TASK TO CARRY OUT
Copy the part of the records that opens with the line containing "adapted (243, 1103)" and closes with the line containing "nametags [165, 453]", keeping every line exactly as it appears.

THE DATA
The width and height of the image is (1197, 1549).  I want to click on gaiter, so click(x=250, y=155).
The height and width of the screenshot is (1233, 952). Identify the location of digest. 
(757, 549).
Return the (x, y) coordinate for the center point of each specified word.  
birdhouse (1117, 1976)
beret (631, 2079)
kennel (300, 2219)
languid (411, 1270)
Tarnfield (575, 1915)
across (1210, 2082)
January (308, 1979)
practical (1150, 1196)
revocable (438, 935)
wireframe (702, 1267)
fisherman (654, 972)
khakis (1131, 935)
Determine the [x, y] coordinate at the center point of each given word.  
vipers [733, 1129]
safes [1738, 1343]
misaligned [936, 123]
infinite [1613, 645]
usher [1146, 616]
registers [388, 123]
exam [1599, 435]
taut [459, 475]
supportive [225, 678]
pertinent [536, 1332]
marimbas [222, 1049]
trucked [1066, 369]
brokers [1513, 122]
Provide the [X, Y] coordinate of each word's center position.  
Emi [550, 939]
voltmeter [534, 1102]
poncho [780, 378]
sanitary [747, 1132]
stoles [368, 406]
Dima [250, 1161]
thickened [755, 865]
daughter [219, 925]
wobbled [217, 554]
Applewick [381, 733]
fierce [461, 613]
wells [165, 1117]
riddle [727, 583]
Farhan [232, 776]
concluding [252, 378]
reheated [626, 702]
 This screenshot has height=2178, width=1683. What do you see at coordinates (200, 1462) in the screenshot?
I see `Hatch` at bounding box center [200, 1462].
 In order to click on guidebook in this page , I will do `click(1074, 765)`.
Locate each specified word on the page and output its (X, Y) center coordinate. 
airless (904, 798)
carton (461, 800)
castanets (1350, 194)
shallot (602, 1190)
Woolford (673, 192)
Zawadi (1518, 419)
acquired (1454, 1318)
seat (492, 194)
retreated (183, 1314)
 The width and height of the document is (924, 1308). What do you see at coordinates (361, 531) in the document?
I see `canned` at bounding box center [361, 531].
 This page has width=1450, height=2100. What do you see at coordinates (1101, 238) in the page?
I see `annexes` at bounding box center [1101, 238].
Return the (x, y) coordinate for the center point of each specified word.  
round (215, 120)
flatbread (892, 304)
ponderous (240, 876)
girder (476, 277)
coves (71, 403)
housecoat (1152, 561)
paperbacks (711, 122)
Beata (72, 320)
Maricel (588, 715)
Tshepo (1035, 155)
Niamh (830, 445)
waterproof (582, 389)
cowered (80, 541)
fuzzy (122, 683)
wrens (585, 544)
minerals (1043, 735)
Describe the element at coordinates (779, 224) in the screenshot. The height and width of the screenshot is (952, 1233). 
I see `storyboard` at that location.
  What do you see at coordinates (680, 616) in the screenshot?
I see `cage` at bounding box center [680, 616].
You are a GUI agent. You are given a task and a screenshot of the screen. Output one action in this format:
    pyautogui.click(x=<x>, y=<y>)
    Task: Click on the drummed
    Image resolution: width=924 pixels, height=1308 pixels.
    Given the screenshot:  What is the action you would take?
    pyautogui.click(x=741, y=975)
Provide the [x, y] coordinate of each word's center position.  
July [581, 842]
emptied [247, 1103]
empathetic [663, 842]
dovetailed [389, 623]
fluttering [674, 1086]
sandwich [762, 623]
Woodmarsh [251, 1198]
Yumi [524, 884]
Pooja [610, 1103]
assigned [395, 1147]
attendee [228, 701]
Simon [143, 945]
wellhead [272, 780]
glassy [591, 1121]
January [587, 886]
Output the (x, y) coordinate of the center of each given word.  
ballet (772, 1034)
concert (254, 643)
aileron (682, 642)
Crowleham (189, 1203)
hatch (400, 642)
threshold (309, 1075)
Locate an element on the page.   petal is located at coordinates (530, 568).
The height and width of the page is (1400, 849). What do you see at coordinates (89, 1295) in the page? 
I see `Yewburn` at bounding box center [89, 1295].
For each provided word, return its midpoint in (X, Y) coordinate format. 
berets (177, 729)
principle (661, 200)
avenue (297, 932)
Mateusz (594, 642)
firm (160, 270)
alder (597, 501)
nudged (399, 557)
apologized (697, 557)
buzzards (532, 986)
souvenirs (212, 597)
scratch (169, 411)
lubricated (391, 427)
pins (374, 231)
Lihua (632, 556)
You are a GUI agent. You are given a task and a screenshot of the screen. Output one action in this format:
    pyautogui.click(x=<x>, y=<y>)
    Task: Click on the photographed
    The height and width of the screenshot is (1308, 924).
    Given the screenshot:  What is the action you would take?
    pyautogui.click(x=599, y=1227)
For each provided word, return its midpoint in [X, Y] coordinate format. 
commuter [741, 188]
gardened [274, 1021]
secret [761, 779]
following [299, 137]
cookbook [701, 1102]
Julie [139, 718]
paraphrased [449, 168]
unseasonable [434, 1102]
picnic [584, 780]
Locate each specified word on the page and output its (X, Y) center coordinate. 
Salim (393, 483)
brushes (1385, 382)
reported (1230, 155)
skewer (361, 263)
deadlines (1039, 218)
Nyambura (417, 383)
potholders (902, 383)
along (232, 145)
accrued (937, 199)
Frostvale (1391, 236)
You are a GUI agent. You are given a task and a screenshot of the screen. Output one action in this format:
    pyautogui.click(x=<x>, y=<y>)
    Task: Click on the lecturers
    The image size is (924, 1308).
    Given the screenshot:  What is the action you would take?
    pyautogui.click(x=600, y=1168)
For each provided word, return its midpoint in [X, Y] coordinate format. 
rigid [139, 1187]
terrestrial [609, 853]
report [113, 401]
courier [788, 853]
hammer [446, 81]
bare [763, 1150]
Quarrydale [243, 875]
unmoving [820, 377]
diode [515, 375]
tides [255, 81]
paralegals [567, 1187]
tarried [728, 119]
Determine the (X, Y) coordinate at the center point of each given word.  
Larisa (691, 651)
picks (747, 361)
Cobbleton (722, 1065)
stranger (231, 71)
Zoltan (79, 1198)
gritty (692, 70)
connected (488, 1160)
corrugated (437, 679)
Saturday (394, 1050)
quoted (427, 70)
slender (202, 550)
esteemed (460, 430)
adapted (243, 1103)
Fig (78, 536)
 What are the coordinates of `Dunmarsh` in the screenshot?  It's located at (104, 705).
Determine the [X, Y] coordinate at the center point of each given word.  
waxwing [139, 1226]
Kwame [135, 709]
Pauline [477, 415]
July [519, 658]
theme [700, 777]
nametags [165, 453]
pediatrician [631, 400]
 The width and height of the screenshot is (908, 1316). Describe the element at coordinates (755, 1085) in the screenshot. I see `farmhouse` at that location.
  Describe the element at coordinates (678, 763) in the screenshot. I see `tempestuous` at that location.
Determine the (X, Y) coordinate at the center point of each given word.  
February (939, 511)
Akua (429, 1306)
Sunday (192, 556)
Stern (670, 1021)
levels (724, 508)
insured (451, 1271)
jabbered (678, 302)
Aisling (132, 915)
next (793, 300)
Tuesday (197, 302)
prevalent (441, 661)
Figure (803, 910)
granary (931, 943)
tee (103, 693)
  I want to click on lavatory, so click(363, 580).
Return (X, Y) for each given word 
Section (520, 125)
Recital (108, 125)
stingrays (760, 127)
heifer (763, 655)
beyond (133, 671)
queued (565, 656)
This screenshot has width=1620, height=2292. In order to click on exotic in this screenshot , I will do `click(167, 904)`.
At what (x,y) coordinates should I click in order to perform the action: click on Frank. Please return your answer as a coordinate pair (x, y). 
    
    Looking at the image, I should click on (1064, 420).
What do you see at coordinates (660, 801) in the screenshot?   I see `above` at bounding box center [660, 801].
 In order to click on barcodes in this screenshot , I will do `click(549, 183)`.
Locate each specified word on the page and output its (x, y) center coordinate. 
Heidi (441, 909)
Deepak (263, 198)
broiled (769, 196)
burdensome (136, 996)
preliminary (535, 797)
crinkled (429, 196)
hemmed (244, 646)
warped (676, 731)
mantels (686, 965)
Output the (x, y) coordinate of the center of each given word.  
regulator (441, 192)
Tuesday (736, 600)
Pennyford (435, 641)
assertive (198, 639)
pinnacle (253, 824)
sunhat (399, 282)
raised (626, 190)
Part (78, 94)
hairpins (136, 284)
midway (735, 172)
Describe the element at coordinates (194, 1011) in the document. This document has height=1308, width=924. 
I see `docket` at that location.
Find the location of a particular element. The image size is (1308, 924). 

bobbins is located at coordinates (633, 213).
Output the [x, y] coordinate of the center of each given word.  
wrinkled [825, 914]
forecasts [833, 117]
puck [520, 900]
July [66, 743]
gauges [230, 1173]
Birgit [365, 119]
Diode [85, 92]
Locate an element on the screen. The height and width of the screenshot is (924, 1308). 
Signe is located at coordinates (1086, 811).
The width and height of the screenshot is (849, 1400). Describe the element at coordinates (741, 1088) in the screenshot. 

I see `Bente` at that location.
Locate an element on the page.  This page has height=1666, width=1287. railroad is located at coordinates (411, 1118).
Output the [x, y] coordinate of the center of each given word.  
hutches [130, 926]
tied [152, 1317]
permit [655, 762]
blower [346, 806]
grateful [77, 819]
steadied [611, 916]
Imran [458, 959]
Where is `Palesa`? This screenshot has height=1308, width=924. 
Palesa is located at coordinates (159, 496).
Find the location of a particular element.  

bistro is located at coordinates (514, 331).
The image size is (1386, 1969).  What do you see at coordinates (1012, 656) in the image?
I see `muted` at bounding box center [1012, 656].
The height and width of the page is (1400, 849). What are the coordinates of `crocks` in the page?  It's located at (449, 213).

CORRECT OUTPUT
adapted (243, 1103)
Fig (78, 536)
 What are the coordinates of `Dunmarsh` in the screenshot?  It's located at (104, 705).
Determine the [X, Y] coordinate at the center point of each given word.  
waxwing [139, 1226]
Kwame [135, 709]
Pauline [477, 415]
July [519, 658]
theme [700, 777]
nametags [165, 453]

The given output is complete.